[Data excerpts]
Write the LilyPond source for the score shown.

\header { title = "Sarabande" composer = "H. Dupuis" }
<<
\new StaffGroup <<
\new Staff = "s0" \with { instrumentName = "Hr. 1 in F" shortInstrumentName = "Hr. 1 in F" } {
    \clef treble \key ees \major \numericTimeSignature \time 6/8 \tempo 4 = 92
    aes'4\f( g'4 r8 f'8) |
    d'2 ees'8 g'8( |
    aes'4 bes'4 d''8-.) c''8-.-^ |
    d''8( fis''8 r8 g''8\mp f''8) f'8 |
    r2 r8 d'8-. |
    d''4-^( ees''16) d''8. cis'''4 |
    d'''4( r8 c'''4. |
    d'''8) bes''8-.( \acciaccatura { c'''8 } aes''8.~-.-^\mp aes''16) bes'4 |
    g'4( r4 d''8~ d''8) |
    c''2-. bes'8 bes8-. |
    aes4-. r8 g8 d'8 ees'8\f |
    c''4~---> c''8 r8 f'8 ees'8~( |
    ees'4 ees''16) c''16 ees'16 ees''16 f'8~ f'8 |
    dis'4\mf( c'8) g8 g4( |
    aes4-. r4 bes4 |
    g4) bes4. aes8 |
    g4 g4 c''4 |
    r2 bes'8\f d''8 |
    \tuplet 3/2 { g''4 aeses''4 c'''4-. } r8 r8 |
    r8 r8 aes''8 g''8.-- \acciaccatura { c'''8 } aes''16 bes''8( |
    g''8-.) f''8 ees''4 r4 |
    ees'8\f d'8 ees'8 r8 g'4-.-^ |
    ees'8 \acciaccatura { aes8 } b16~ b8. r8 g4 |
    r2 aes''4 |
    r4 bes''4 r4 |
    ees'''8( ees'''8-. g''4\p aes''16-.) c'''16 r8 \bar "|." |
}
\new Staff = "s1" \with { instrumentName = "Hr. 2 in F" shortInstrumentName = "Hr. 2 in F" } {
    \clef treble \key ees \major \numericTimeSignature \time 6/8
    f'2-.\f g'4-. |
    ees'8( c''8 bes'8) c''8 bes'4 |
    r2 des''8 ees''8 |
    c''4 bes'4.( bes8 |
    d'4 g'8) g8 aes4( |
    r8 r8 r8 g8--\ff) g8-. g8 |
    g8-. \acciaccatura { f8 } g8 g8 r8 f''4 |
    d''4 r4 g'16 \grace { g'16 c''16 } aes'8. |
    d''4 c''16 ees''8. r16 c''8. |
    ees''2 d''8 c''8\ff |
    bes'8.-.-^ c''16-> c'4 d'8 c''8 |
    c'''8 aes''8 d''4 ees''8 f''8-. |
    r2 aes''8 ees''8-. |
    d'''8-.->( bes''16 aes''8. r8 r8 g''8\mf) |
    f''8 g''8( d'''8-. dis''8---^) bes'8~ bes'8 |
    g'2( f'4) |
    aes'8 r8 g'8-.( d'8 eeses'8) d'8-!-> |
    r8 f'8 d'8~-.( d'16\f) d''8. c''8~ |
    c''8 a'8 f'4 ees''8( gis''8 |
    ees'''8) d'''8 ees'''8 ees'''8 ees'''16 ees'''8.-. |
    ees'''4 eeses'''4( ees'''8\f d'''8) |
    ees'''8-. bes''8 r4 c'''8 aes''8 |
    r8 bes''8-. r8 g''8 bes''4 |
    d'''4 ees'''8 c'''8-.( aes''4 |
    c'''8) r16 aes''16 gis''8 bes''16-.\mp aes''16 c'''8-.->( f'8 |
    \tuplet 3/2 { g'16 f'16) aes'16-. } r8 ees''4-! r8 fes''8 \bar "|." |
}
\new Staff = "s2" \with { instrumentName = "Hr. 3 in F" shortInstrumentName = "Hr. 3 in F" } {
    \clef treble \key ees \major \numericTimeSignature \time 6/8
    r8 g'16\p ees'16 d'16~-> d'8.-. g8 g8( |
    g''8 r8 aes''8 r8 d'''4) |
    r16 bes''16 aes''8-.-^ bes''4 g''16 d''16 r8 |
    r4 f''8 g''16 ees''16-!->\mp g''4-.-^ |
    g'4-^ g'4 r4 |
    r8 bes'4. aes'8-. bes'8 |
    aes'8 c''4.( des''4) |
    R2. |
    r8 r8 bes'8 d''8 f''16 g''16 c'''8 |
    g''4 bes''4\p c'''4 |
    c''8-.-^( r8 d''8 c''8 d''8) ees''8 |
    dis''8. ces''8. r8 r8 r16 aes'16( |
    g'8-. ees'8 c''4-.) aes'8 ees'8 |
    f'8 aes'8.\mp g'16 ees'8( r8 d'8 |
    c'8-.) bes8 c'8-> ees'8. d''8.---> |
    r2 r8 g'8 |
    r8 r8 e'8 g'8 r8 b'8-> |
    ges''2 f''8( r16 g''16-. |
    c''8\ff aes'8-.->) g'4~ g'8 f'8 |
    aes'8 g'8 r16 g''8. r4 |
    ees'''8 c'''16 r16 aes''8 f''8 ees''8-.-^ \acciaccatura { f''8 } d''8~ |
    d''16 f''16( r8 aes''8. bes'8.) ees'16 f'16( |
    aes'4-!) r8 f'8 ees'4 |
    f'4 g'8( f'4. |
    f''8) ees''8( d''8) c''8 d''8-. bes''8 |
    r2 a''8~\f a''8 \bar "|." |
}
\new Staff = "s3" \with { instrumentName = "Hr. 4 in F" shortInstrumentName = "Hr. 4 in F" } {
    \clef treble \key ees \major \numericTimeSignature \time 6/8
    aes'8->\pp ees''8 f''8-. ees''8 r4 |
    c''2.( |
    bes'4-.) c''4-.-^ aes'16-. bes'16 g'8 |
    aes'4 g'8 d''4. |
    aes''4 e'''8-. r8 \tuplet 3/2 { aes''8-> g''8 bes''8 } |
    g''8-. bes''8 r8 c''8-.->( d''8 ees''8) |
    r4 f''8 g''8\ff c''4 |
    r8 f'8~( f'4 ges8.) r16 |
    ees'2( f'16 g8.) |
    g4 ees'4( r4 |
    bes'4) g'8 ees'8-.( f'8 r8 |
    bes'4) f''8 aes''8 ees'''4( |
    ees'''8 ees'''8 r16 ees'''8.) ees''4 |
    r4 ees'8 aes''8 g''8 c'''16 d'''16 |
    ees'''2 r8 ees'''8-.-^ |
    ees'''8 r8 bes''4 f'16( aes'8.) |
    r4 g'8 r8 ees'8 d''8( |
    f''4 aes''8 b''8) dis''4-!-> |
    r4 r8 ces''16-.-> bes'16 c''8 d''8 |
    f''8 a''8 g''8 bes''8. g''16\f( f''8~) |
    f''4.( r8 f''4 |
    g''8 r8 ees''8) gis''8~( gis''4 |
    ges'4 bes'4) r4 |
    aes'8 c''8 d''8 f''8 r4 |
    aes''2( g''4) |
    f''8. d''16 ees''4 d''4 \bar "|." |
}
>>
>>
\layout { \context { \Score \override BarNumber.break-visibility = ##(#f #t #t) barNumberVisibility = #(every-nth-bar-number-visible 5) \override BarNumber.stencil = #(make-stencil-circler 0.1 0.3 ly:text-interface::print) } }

## [Instruction]
Pull out every line in the entries above that contains the string "tuplet".

## [Answer to this problem]
    \tuplet 3/2 { g''4 aeses''4 c'''4-. } r8 r8 |
    \tuplet 3/2 { g'16 f'16) aes'16-. } r8 ees''4-! r8 fes''8 \bar "|." |
    aes''4 e'''8-. r8 \tuplet 3/2 { aes''8-> g''8 bes''8 } |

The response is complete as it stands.